PROBLEM DESCRIPTION. Once the line holding "black traffic cone [583,532,641,599] -> none" is found in the entries below, transcribe exactly every line up to and including the one holding "turquoise bowl [596,73,675,141]", but leave out the pictures.

Before-and-after object listings
########################################
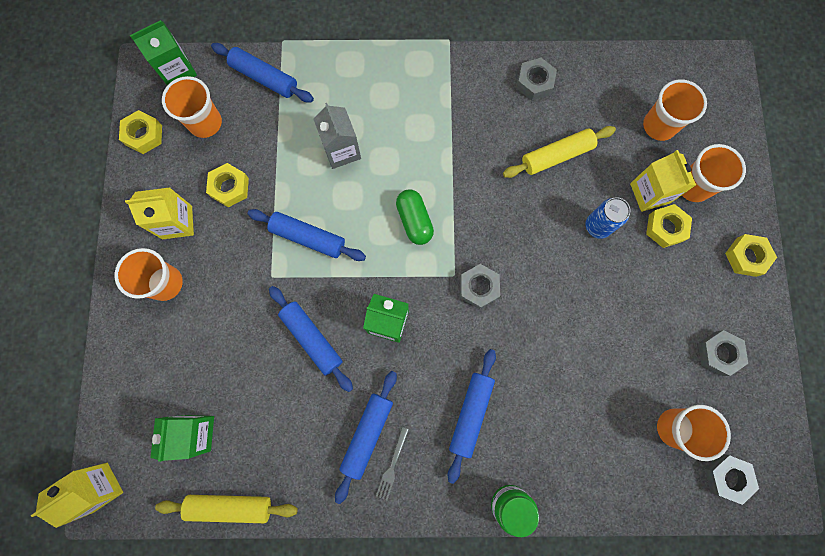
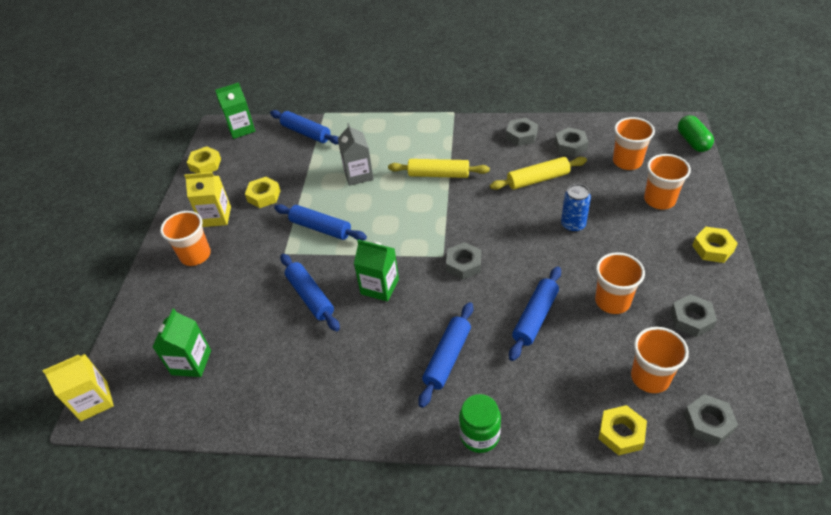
camera: 10 degrees right, 30 degrees down
yellow rolling pin [155,495,298,523] -> yellow rolling pin moved to [388,159,490,178]
orange cup [162,76,222,138] -> orange cup moved to [595,252,645,314]
blue rolling pin [335,371,397,504] -> blue rolling pin moved to [509,266,561,361]
grey fork [376,427,409,500] -> none
green capsule [396,190,434,245] -> green capsule moved to [678,115,714,152]
yellow carton [630,150,696,212] -> none
yellow nut [646,204,692,248] -> yellow nut moved to [599,405,647,455]
none -> grey nut [555,127,588,157]

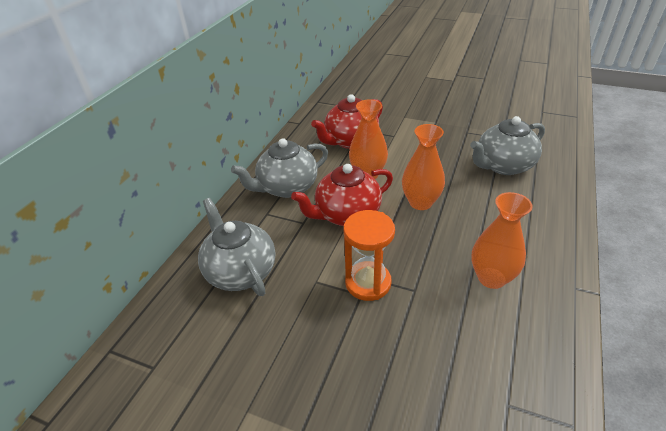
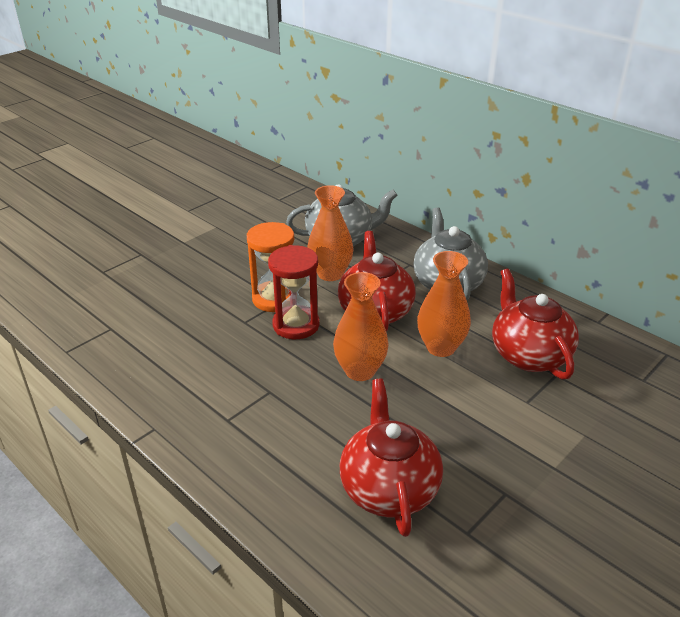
camera: 110 degrees right, 5 degrees down
grey teapot [470,116,545,175] -> red teapot [340,379,443,537]
orange vase [471,192,533,289] -> orange vase moved to [307,185,354,281]
none -> red hourglass [268,245,320,339]

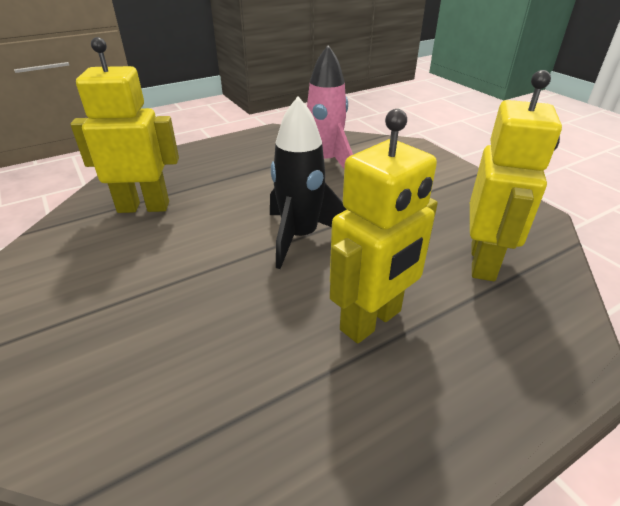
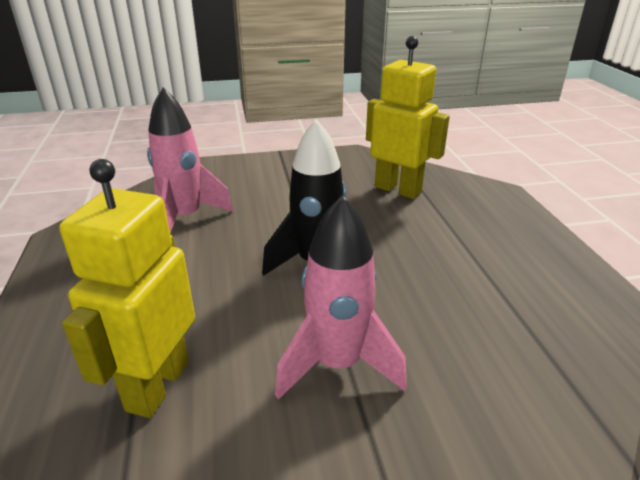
camera: 70 degrees left, 5 degrees down
yellow robot [330,109,438,343] -> none
none -> pink rocket [275,195,407,400]

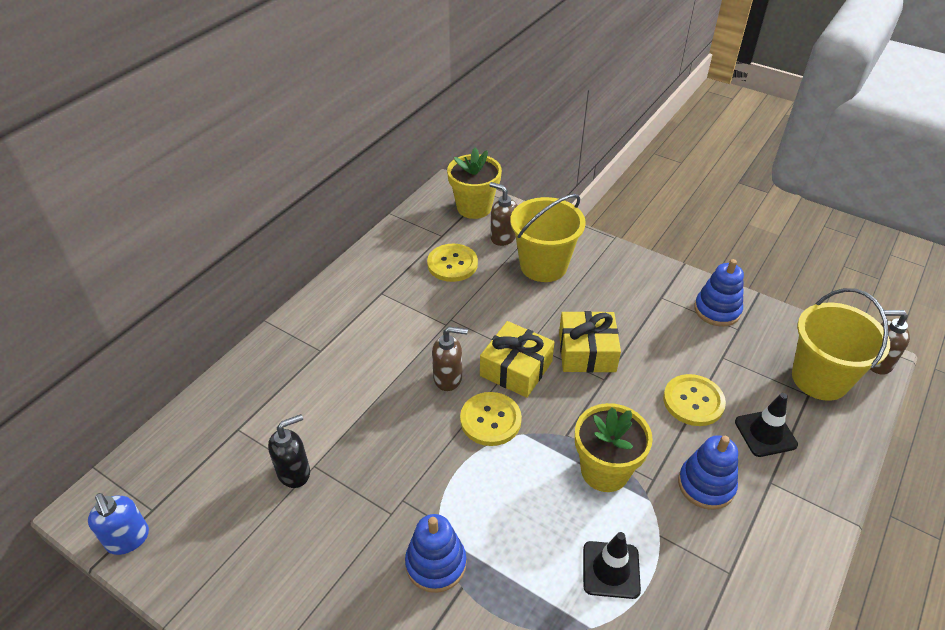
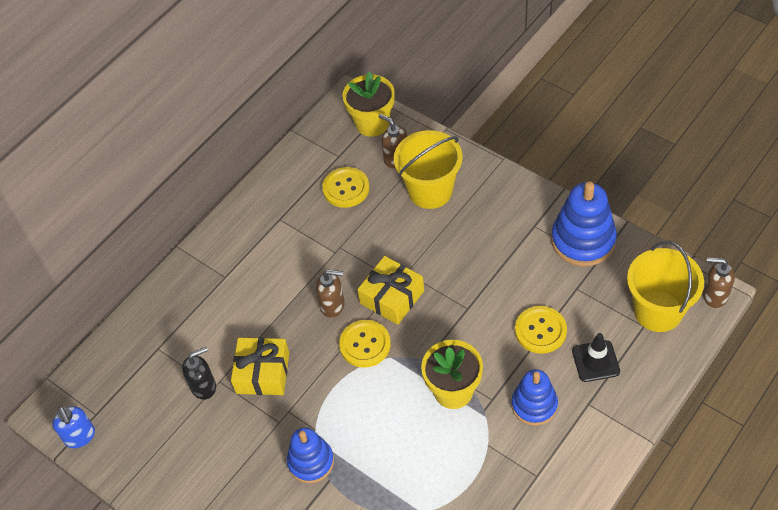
camera: 10 degrees right, 10 degrees up
yellow gift [559,311,621,373] -> yellow gift moved to [231,337,289,395]
black traffic cone [583,532,641,599] -> none
blue stacking toy [694,259,744,327] -> blue stacking toy [551,182,617,266], size x1.52

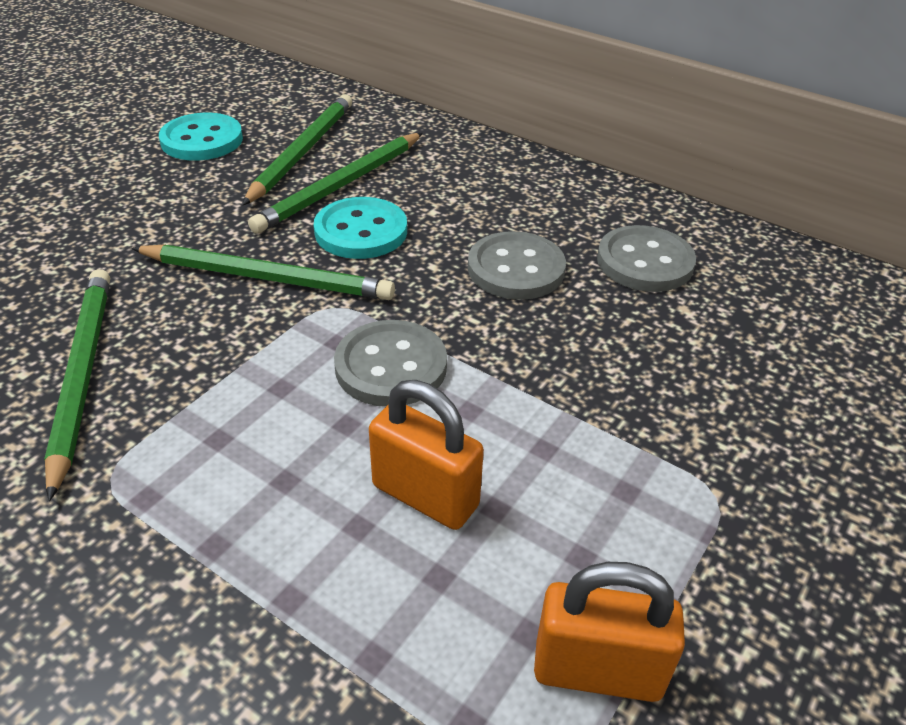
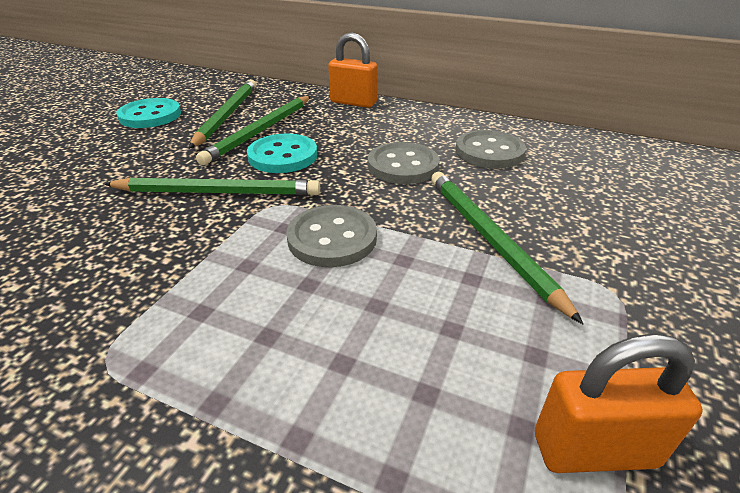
camera: 10 degrees left, 5 degrees down
green pencil [44,269,110,501] -> green pencil moved to [431,172,583,324]
orange padlock [369,380,484,530] -> orange padlock moved to [328,32,377,108]

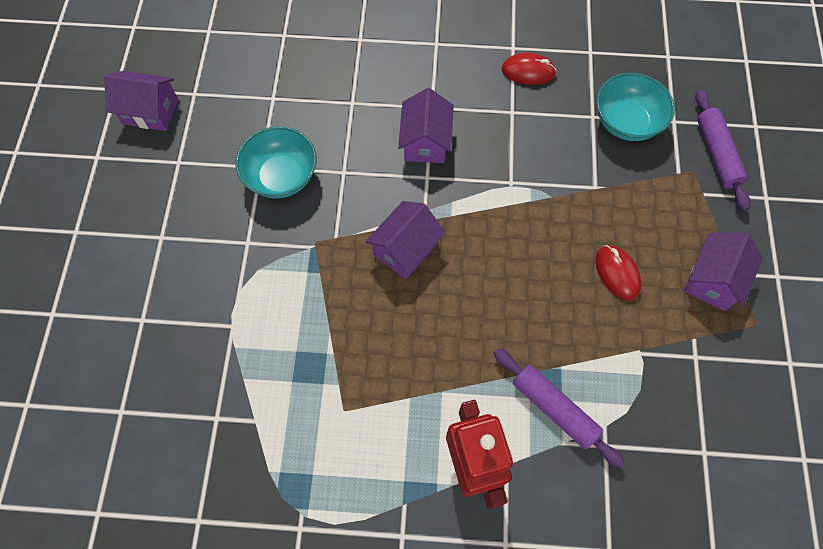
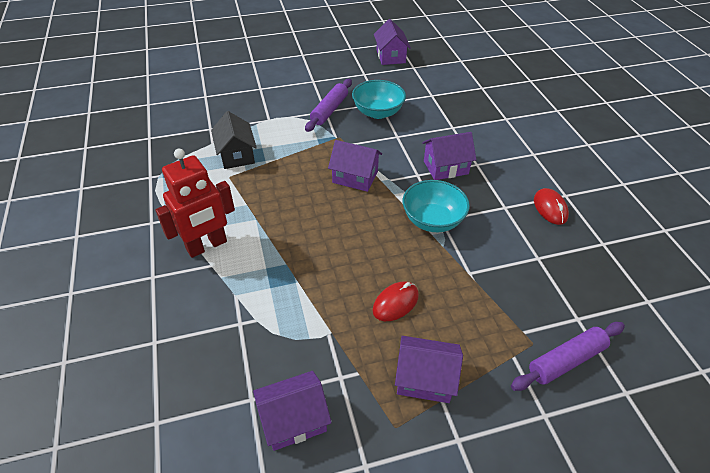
camera: 70 degrees right, 20 degrees down
purple rolling pin [494,348,625,468] -> purple rolling pin moved to [305,79,352,132]
turquoise bowl [596,73,675,141] -> turquoise bowl moved to [403,180,470,232]
none -> black house [211,111,257,169]
none -> purple house [253,371,332,451]

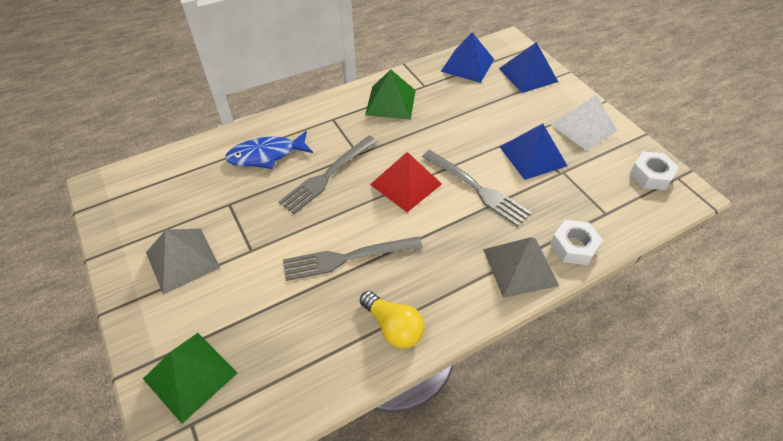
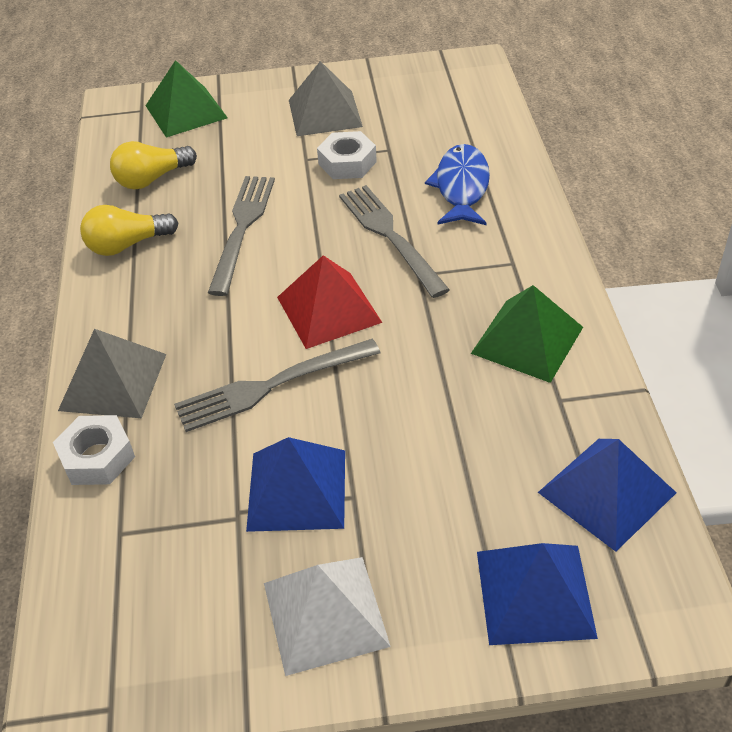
camera: 115 degrees right, 5 degrees down
white nut [629,151,679,190] -> white nut moved to [317,131,377,179]
none -> yellow light bulb [110,141,197,190]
########################################
TASK SOLUTION.
black traffic cone [583,532,641,599] -> none
blue stacking toy [694,259,744,327] -> blue stacking toy [551,182,617,266], size x1.52

camera: 10 degrees left, 5 degrees down
green pencil [44,269,110,501] -> green pencil moved to [431,172,583,324]
orange padlock [369,380,484,530] -> orange padlock moved to [328,32,377,108]

camera: 70 degrees right, 20 degrees down
purple rolling pin [494,348,625,468] -> purple rolling pin moved to [305,79,352,132]
turquoise bowl [596,73,675,141] -> turquoise bowl moved to [403,180,470,232]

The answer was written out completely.